* **WORK REQUIRED**
After finding the line with "blue rocket: [295,349,373,428]" in the data below, set down exactly each line through the one with "green dumbbell: none", inclusive, and stop there.

[Colored object counts]
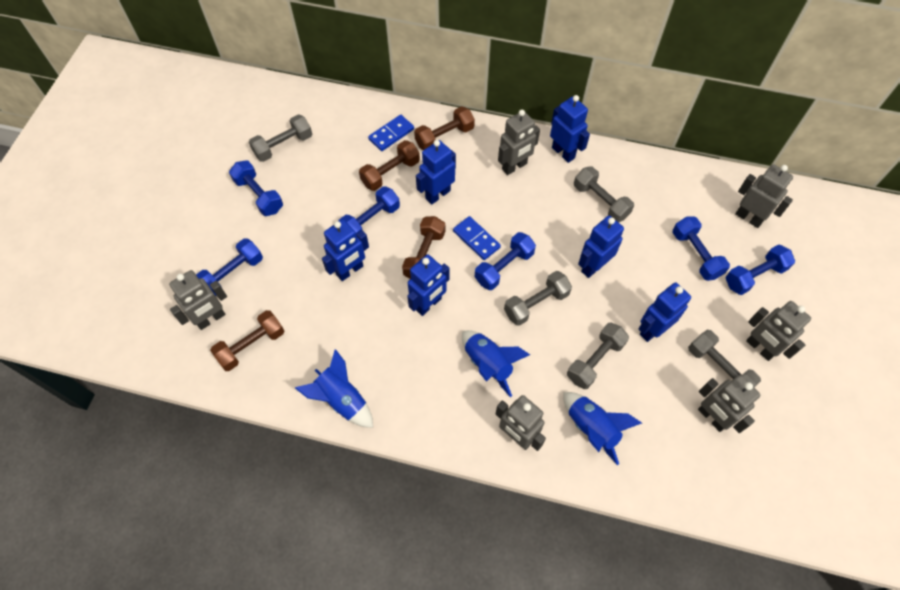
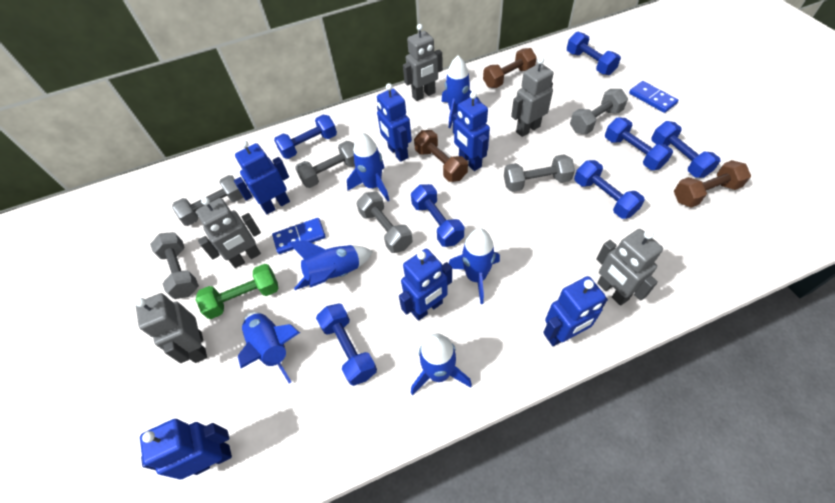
blue dumbbell: [196,238,263,296] [229,161,283,216] [338,187,400,236] [475,232,536,290] [672,216,730,281] [726,244,795,295] = 6 -> [274,115,337,159] [316,303,377,386] [411,184,464,247] [567,32,621,75] [574,160,645,219] [605,118,673,170] [652,121,720,178] = 7
blue rocket: [295,349,373,428] [462,330,530,397] [563,392,642,465] = 3 -> [238,311,300,384] [288,240,373,290] [347,132,390,201] [411,334,472,395] [442,56,480,128] [449,228,500,304] = 6
brown dumbbell: [210,310,284,371] [359,140,420,191] [402,216,446,279] [414,106,475,150] = 4 -> [414,130,468,182] [483,48,537,88] [674,160,751,208] = 3
green dumbbell: none = 0 -> [196,264,279,319] = 1
grey dumbbell: [249,115,312,162] [504,271,572,326] [567,323,629,389] [574,166,634,223] [688,330,761,387] = 5 -> [150,232,199,299] [172,175,243,226] [295,141,355,188] [357,192,412,253] [504,154,575,192] [570,89,628,134] = 6
grey robot: [169,270,227,330] [496,395,546,451] [498,110,540,175] [698,375,760,433] [735,164,793,228] [746,301,811,361] = 6 -> [135,293,207,363] [196,197,261,268] [403,24,443,101] [511,57,554,137] [596,229,663,306] = 5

* **TASK OUTPUT**
blue rocket: [295,349,373,428] [462,330,530,397] [563,392,642,465] = 3 -> [238,311,300,384] [288,240,373,290] [347,132,390,201] [411,334,472,395] [442,56,480,128] [449,228,500,304] = 6
brown dumbbell: [210,310,284,371] [359,140,420,191] [402,216,446,279] [414,106,475,150] = 4 -> [414,130,468,182] [483,48,537,88] [674,160,751,208] = 3
green dumbbell: none = 0 -> [196,264,279,319] = 1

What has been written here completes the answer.